Source data:
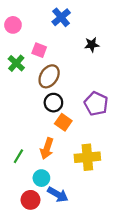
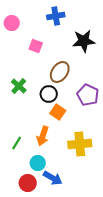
blue cross: (61, 17) -> (56, 16), turned 30
black star: (92, 45) -> (84, 41), size x1.6
green cross: (16, 63) -> (19, 86), moved
brown ellipse: (49, 76) -> (60, 72), moved

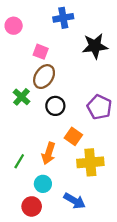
brown ellipse: (60, 72) -> (44, 77), moved
orange square: (58, 112) -> (73, 136), moved
blue arrow: (53, 178) -> (75, 201), moved

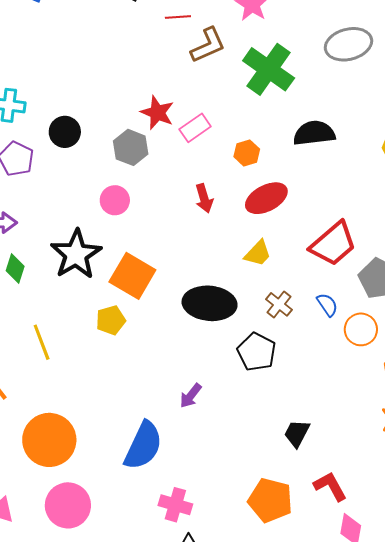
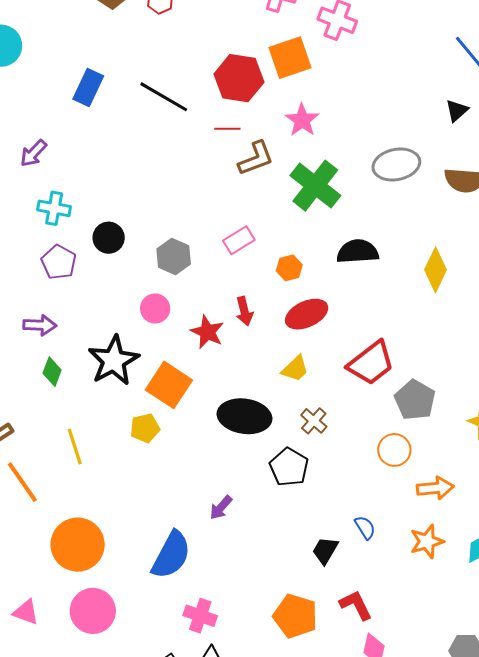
red star: (157, 113) -> (207, 332), moved
blue semicircle: (327, 305) -> (365, 528), moved

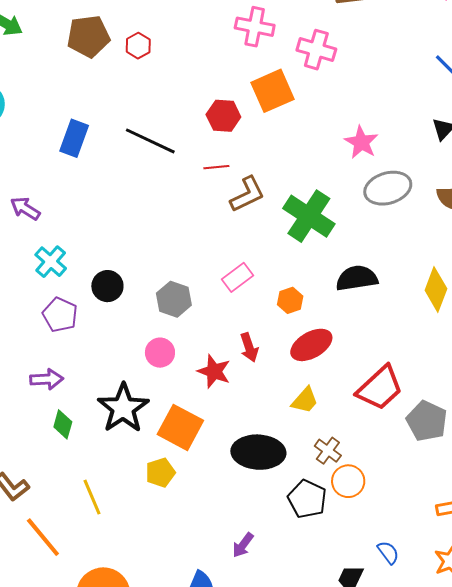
red hexagon: (239, 78) -> (223, 116), size x0.7
pink star: (302, 120) -> (361, 142), moved
purple arrow: (33, 153) -> (25, 209), turned 84
cyan cross: (54, 208) -> (51, 262), turned 36
orange circle: (394, 450) -> (348, 481), moved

REQUIRED WORK =
The answer is the entries above, given again exactly, with no pictures among them.

ANSWER SPACE =
blue cross: (61, 17) -> (56, 16), turned 30
black star: (92, 45) -> (84, 41), size x1.6
green cross: (16, 63) -> (19, 86), moved
brown ellipse: (49, 76) -> (60, 72), moved

brown ellipse: (60, 72) -> (44, 77), moved
orange square: (58, 112) -> (73, 136), moved
blue arrow: (53, 178) -> (75, 201), moved

red star: (157, 113) -> (207, 332), moved
blue semicircle: (327, 305) -> (365, 528), moved

red hexagon: (239, 78) -> (223, 116), size x0.7
pink star: (302, 120) -> (361, 142), moved
purple arrow: (33, 153) -> (25, 209), turned 84
cyan cross: (54, 208) -> (51, 262), turned 36
orange circle: (394, 450) -> (348, 481), moved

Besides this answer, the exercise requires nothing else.